§ Problem requirements:
Write out the data again exactly, skipping every picture.

§ Given records:
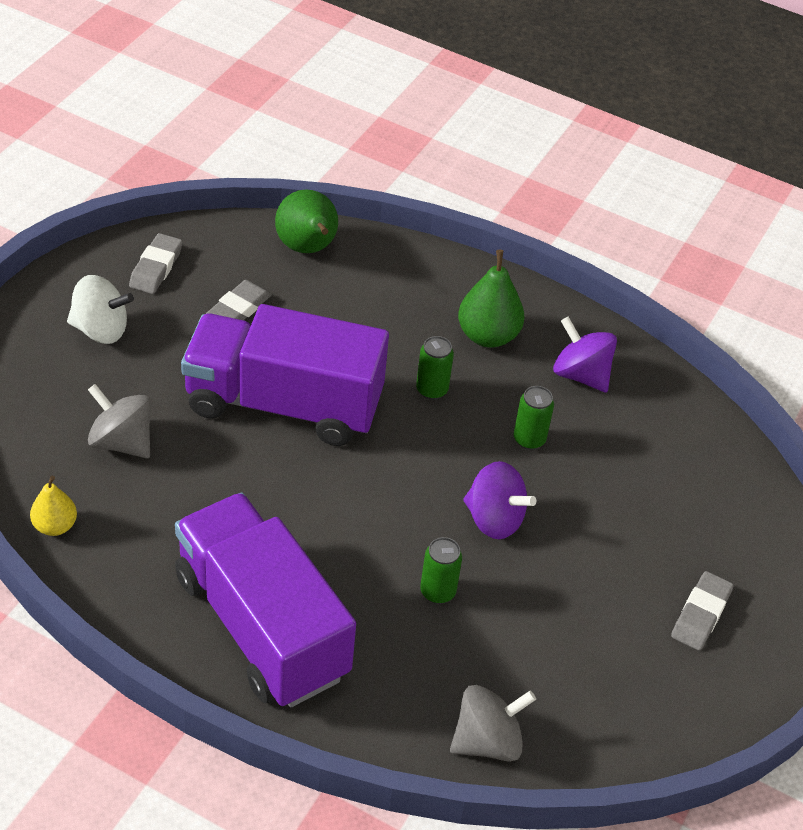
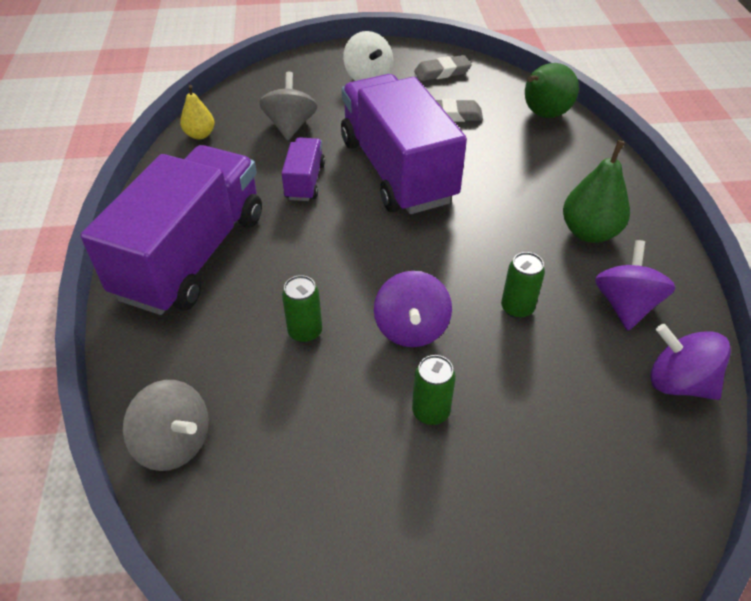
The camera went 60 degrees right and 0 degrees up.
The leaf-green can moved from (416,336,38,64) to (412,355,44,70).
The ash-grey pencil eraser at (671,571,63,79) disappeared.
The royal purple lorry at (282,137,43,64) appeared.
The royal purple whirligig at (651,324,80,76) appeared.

§ Solution:
The camera went 60 degrees right and 0 degrees up.
The leaf-green can moved from (416,336,38,64) to (412,355,44,70).
The ash-grey pencil eraser at (671,571,63,79) disappeared.
The royal purple lorry at (282,137,43,64) appeared.
The royal purple whirligig at (651,324,80,76) appeared.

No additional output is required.